HOW TO COMPLETE THIS TASK:
Go line by line through the data and copy those with the word "button".

DATA FOR PROCESSING:
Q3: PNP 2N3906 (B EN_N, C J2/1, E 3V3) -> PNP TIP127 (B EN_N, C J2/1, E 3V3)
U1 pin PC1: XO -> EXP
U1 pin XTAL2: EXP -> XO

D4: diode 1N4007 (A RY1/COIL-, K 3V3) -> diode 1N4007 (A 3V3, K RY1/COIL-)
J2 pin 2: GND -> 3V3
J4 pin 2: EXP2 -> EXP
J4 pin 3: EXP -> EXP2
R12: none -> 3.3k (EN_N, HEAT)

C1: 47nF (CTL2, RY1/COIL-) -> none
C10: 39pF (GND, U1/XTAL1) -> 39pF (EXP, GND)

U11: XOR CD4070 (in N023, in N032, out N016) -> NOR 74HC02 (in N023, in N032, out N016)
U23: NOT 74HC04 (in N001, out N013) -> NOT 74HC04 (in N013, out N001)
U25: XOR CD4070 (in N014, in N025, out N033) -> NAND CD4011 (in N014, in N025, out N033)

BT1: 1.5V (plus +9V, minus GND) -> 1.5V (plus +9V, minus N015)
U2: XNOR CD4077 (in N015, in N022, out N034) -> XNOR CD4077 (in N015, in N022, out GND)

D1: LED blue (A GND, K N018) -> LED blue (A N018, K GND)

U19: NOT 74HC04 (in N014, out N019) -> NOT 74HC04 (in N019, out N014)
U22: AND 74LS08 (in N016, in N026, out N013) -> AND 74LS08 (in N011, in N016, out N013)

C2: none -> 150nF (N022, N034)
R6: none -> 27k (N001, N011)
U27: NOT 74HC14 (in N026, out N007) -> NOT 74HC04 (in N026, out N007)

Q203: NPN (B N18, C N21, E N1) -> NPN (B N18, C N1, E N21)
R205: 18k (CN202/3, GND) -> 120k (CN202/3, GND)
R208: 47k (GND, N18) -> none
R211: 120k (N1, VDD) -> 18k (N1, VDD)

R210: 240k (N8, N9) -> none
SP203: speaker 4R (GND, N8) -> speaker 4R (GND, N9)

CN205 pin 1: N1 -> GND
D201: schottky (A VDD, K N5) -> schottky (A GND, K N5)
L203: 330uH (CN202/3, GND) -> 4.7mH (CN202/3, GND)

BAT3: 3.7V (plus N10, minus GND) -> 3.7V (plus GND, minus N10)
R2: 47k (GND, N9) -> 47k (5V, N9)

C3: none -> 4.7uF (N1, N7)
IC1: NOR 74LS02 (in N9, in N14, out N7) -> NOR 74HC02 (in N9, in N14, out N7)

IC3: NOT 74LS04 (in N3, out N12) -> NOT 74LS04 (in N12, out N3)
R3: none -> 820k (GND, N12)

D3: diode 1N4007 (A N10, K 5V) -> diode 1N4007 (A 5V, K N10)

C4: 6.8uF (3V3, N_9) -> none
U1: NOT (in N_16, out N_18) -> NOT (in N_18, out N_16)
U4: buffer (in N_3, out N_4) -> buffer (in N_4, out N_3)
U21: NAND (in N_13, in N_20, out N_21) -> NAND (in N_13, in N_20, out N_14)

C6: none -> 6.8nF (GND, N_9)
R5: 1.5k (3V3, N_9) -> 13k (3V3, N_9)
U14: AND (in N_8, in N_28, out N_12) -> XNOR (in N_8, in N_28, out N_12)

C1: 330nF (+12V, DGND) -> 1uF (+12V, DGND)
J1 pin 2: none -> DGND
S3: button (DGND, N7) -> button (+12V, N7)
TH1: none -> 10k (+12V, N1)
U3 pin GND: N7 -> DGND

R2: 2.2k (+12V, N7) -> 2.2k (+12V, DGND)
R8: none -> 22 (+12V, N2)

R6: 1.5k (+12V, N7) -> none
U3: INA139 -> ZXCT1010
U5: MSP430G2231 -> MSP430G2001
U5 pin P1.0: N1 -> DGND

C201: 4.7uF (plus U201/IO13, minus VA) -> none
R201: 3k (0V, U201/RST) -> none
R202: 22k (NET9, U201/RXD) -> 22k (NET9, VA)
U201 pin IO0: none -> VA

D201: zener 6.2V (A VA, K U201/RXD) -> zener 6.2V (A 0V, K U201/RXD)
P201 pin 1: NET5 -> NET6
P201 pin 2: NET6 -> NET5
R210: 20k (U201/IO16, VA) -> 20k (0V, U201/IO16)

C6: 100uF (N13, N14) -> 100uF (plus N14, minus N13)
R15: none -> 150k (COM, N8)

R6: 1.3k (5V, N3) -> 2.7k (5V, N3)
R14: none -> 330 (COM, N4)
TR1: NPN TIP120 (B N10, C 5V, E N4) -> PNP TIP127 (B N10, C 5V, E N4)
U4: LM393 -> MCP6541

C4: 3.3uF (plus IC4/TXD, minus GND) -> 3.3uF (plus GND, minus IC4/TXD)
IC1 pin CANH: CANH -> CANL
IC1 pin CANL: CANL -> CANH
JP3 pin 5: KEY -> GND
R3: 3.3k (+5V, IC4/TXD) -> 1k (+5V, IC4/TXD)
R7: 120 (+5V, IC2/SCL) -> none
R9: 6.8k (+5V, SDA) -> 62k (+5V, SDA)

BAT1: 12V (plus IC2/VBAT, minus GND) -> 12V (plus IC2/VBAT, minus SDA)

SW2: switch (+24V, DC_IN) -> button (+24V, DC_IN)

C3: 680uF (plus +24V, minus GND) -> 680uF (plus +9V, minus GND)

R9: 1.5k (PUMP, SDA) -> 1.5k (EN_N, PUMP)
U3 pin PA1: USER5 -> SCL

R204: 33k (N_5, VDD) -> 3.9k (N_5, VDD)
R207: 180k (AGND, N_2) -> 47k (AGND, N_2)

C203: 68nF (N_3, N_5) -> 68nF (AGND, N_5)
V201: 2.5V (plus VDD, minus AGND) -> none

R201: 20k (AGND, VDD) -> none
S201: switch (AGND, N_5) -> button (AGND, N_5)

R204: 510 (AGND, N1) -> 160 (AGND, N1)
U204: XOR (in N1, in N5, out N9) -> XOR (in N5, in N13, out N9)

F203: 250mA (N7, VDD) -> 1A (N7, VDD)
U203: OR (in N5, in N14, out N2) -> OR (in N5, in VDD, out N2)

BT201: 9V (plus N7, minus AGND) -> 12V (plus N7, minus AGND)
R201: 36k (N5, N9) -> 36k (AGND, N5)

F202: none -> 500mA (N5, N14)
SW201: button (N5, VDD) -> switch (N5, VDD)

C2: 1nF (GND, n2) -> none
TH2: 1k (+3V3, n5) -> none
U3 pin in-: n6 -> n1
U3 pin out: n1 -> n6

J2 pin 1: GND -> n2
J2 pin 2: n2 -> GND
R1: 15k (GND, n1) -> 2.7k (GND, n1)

EXERCISE OUTPUT:
S3: button (DGND, N7) -> button (+12V, N7)
SW2: switch (+24V, DC_IN) -> button (+24V, DC_IN)
S201: switch (AGND, N_5) -> button (AGND, N_5)
SW201: button (N5, VDD) -> switch (N5, VDD)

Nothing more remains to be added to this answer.